-- Do this --
Locate every row below that contains the string "autoBeamOff", and copy each of those rows in full. Case counts when matching.

-- Data listing --
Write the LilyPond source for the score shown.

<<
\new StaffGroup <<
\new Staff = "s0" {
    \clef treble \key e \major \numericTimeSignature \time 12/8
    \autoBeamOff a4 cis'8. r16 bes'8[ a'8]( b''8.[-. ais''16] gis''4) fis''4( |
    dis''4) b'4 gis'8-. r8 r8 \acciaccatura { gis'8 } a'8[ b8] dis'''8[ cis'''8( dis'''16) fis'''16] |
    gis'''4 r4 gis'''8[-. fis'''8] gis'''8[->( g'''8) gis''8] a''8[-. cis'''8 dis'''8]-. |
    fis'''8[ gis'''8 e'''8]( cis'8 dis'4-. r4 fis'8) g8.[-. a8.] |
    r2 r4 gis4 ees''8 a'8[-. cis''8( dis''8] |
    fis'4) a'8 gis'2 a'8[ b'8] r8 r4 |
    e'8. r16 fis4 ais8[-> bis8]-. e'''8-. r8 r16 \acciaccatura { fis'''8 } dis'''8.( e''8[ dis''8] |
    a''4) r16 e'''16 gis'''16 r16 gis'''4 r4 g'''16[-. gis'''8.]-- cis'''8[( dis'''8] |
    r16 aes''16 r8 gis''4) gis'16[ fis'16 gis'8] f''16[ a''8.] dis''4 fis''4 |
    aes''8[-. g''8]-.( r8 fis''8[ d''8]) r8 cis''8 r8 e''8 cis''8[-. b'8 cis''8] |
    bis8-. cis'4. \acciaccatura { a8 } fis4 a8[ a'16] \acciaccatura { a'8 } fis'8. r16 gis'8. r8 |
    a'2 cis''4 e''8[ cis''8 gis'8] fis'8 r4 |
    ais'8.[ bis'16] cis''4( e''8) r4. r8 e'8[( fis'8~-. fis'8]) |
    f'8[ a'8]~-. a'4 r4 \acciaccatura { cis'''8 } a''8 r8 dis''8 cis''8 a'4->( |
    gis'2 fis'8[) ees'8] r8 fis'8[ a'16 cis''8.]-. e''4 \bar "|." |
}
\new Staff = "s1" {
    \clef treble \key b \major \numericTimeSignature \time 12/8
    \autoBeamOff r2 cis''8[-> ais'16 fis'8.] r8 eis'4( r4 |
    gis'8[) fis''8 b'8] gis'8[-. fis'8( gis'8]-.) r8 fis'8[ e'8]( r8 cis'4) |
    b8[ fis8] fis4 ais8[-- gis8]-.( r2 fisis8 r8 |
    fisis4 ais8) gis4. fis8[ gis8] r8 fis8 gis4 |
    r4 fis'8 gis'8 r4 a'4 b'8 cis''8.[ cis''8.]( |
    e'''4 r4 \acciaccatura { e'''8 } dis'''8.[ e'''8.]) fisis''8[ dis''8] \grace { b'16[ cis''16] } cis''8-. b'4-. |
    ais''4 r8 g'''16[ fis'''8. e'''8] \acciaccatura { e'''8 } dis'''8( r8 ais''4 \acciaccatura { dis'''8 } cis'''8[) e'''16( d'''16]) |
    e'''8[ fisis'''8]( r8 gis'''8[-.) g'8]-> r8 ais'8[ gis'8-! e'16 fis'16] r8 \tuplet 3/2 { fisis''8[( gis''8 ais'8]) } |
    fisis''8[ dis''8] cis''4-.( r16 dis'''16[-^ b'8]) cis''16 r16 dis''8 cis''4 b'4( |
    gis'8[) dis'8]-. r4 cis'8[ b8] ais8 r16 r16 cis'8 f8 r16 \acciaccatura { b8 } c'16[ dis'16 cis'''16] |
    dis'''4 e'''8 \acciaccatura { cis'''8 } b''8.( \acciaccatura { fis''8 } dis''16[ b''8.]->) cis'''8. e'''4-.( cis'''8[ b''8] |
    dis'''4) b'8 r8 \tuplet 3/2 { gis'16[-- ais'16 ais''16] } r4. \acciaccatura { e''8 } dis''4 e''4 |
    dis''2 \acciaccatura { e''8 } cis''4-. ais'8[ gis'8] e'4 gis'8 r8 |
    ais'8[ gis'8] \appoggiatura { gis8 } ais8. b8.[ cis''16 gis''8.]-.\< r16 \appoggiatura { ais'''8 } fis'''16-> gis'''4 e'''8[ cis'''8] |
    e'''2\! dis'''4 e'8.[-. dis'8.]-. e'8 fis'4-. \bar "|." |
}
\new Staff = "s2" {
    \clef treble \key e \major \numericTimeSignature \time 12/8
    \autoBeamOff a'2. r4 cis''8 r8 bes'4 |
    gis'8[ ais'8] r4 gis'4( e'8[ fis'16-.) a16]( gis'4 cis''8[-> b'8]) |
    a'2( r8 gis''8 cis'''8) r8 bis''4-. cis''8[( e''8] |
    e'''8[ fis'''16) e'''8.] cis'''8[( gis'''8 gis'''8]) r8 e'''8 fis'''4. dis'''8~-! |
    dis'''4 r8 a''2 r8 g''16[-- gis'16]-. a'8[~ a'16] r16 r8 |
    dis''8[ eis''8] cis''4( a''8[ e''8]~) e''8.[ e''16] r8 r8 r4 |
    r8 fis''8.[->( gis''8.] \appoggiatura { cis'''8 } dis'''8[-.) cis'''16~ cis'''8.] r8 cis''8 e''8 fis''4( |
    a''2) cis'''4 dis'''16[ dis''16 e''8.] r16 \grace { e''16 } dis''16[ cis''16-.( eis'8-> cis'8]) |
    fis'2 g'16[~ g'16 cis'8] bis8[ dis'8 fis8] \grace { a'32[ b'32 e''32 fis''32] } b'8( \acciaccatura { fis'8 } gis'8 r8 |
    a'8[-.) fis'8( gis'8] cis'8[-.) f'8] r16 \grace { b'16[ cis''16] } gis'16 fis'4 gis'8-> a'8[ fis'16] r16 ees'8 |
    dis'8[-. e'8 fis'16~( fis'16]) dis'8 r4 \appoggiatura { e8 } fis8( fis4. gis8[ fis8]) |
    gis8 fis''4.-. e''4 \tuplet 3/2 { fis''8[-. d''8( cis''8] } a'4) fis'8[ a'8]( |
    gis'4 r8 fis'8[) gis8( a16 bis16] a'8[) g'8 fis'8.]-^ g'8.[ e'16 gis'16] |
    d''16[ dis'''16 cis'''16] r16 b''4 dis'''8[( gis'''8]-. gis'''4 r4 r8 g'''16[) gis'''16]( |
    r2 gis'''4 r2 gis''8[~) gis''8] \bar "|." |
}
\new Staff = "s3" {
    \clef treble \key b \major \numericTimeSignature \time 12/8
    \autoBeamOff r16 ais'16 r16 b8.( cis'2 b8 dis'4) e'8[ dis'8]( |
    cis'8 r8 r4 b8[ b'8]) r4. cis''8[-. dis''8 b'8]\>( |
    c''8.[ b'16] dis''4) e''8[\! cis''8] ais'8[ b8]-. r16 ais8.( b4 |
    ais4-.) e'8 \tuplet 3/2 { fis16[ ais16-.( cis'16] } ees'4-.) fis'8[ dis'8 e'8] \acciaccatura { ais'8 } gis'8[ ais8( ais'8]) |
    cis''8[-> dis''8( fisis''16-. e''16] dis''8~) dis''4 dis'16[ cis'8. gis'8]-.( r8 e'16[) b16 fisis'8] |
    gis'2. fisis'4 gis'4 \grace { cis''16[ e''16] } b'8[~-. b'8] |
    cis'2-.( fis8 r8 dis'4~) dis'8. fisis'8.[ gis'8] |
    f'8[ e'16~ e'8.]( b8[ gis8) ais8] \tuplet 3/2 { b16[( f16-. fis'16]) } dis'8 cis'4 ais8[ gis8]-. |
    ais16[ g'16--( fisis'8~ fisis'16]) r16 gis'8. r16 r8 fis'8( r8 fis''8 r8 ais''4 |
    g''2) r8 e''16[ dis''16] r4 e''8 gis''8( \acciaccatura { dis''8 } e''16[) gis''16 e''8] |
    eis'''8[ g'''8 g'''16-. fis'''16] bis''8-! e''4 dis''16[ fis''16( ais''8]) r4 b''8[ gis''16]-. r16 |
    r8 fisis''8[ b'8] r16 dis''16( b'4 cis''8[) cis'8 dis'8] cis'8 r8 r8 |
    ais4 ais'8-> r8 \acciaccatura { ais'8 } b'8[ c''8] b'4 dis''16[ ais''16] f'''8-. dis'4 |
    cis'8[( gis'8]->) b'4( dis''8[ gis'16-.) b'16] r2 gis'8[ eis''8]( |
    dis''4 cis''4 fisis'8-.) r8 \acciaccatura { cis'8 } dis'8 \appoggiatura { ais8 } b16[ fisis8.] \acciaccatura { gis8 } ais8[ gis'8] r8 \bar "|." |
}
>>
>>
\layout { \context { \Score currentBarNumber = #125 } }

-- Output of the task --
    \autoBeamOff a4 cis'8. r16 bes'8[ a'8]( b''8.[-. ais''16] gis''4) fis''4( |
    \autoBeamOff r2 cis''8[-> ais'16 fis'8.] r8 eis'4( r4 |
    \autoBeamOff a'2. r4 cis''8 r8 bes'4 |
    \autoBeamOff r16 ais'16 r16 b8.( cis'2 b8 dis'4) e'8[ dis'8]( |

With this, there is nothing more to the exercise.